> [Set exercise]:
Retype the listing that follows, exactly as written.

> [Stored data]:
--------------------------------
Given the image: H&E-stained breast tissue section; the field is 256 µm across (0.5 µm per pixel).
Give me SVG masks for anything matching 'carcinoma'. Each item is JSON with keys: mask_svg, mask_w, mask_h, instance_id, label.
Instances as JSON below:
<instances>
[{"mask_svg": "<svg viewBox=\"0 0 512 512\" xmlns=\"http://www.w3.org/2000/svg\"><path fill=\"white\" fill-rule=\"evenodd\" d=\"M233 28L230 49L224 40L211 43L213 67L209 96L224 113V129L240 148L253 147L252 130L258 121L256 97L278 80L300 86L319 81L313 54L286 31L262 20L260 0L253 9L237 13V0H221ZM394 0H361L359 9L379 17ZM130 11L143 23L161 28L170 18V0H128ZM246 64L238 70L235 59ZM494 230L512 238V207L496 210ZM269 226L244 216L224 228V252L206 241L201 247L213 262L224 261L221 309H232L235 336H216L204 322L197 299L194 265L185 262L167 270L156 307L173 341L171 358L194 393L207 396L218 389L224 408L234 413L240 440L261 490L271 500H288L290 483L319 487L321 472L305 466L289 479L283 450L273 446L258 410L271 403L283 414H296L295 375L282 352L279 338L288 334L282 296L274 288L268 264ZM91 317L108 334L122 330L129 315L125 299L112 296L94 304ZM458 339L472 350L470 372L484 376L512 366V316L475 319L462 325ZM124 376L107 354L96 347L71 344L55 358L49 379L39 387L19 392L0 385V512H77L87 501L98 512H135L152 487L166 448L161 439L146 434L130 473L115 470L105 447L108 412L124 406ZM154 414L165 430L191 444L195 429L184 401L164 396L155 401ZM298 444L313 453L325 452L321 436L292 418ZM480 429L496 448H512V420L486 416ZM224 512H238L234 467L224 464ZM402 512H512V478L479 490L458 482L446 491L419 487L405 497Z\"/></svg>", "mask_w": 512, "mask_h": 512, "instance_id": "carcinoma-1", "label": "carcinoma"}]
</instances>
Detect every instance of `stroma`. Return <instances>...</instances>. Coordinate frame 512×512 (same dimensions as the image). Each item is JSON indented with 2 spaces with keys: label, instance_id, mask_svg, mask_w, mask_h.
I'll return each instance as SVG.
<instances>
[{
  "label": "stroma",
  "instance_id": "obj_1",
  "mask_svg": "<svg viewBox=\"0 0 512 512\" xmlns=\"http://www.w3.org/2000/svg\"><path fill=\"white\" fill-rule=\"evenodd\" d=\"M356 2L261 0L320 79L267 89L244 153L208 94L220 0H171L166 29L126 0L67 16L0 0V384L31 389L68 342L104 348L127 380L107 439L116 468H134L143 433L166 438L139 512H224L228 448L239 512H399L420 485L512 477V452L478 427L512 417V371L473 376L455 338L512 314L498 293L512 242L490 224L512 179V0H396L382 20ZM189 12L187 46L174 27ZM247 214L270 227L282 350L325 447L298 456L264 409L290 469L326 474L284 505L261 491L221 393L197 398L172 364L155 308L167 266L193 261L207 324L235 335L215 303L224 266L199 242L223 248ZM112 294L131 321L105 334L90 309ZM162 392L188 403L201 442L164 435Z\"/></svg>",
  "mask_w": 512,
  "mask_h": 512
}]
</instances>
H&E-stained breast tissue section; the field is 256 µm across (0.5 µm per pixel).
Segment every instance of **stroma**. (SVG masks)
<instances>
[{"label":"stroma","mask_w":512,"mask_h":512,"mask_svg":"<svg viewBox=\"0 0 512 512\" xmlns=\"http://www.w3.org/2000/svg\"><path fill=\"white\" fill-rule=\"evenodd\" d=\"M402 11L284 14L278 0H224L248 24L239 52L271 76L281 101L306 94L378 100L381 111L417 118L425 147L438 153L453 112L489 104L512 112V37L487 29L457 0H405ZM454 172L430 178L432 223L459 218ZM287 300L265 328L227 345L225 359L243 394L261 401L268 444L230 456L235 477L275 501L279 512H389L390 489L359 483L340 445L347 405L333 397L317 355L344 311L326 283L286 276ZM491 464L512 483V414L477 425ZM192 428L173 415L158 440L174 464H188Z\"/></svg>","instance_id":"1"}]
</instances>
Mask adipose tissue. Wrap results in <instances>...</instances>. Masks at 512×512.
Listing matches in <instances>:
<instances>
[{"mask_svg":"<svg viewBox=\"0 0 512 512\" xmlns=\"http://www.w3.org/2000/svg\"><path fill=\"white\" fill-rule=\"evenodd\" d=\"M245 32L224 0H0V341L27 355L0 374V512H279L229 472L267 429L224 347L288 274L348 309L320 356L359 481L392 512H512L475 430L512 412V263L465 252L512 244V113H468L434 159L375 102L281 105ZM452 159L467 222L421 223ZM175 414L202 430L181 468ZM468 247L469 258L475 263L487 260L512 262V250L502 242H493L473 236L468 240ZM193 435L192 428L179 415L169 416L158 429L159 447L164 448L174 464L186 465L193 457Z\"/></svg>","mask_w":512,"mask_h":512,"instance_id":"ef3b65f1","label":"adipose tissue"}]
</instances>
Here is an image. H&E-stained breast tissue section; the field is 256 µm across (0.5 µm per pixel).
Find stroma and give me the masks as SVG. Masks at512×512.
--------------------------------
> [Output of the task]:
Given the image: H&E-stained breast tissue section; the field is 256 µm across (0.5 µm per pixel).
Give me SVG masks for anything matching 'carcinoma'. Each item is JSON with keys: mask_svg, mask_w, mask_h, instance_id, label.
Instances as JSON below:
<instances>
[{"mask_svg": "<svg viewBox=\"0 0 512 512\" xmlns=\"http://www.w3.org/2000/svg\"><path fill=\"white\" fill-rule=\"evenodd\" d=\"M233 28L230 49L224 40L211 43L213 67L209 96L224 113V129L240 148L253 147L252 130L258 121L256 97L278 80L300 86L319 81L313 54L286 31L262 20L260 0L253 9L237 13V0H221ZM394 0H361L359 9L379 17ZM130 11L143 23L161 28L170 18V0H128ZM246 64L238 70L235 59ZM494 230L512 238V207L496 210ZM269 226L244 216L224 228V252L206 241L201 247L213 262L224 261L221 309H232L235 336H216L204 322L197 299L194 265L185 262L167 270L156 307L173 341L171 358L194 393L207 396L218 389L224 408L234 413L240 440L261 490L271 500H288L290 483L319 487L321 472L305 466L289 479L283 450L273 446L258 410L271 403L283 414H296L295 375L282 352L279 338L288 334L282 296L274 288L268 264ZM91 317L108 334L122 330L129 315L125 299L112 296L94 304ZM458 339L472 350L470 372L484 376L512 366V316L475 319L462 325ZM124 376L107 354L96 347L71 344L55 358L49 379L39 387L19 392L0 385V512H77L87 501L98 512H135L152 487L166 448L161 439L146 434L130 473L115 470L105 447L108 412L124 406ZM154 414L165 430L191 444L195 429L184 401L164 396L155 401ZM298 444L313 453L325 452L321 436L292 418ZM480 429L496 448H512V420L486 416ZM224 512H238L234 467L224 464ZM402 512H512V478L479 490L458 482L446 491L419 487L405 497Z\"/></svg>", "mask_w": 512, "mask_h": 512, "instance_id": "carcinoma-1", "label": "carcinoma"}]
</instances>
Detect every instance of `stroma`. Return <instances>...</instances>. Coordinate frame 512×512 (same dimensions as the image). Each item is JSON indented with 2 spaces with keys: label, instance_id, mask_svg, mask_w, mask_h.
I'll return each instance as SVG.
<instances>
[{
  "label": "stroma",
  "instance_id": "obj_1",
  "mask_svg": "<svg viewBox=\"0 0 512 512\" xmlns=\"http://www.w3.org/2000/svg\"><path fill=\"white\" fill-rule=\"evenodd\" d=\"M356 2L261 0L320 79L267 89L244 153L208 94L220 0H171L166 29L126 0L67 16L0 0V384L31 389L68 342L104 348L127 380L107 439L116 468H134L143 433L166 438L139 512H224L228 448L239 512H399L420 485L512 477V452L478 427L512 417V371L473 376L455 338L512 314L498 293L512 242L490 224L512 179V0H396L382 20ZM189 12L187 46L174 27ZM247 214L270 227L282 350L325 447L298 456L264 409L290 469L326 474L284 505L261 491L221 393L197 398L172 364L155 308L167 266L193 261L207 324L235 335L215 303L224 266L199 242L223 248ZM112 294L131 321L105 334L90 309ZM162 392L188 403L201 442L164 435Z\"/></svg>",
  "mask_w": 512,
  "mask_h": 512
}]
</instances>
H&E-stained breast tissue section; the field is 256 µm across (0.5 µm per pixel).
Segment every instance of **stroma**. (SVG masks)
<instances>
[{"label":"stroma","mask_w":512,"mask_h":512,"mask_svg":"<svg viewBox=\"0 0 512 512\" xmlns=\"http://www.w3.org/2000/svg\"><path fill=\"white\" fill-rule=\"evenodd\" d=\"M402 11L284 14L278 0H224L248 24L239 52L271 76L281 101L306 94L378 100L381 111L417 118L425 147L438 153L453 112L489 104L512 112V37L487 29L457 0H405ZM454 172L430 178L432 223L459 218ZM287 300L265 328L227 345L225 359L243 394L261 401L268 444L230 456L235 477L275 501L279 512H389L390 489L359 483L340 445L347 405L333 397L317 355L344 311L326 283L286 276ZM491 464L512 483V414L477 425ZM192 428L173 415L158 440L174 464H188Z\"/></svg>","instance_id":"1"}]
</instances>
Mask adipose tissue. Wrap results in <instances>...</instances>. Masks at 512×512.
Listing matches in <instances>:
<instances>
[{"mask_svg":"<svg viewBox=\"0 0 512 512\" xmlns=\"http://www.w3.org/2000/svg\"><path fill=\"white\" fill-rule=\"evenodd\" d=\"M245 32L224 0H0V341L27 355L0 374V512H279L229 472L267 429L224 347L288 274L348 309L320 356L359 481L392 512H512L475 430L512 412V263L465 252L512 244V113H468L434 159L375 102L281 105ZM452 159L467 222L421 223ZM175 414L202 430L181 468ZM468 247L469 258L475 263L487 260L512 262V250L502 242H493L473 236L468 240ZM193 435L192 428L179 415L169 416L158 429L159 447L164 448L174 464L186 465L193 457Z\"/></svg>","mask_w":512,"mask_h":512,"instance_id":"ef3b65f1","label":"adipose tissue"}]
</instances>
Here is an image. H&E-stained breast tissue section; the field is 256 µm across (0.5 µm per pixel).
Find stroma and give me the masks as SVG. Masks at512×512.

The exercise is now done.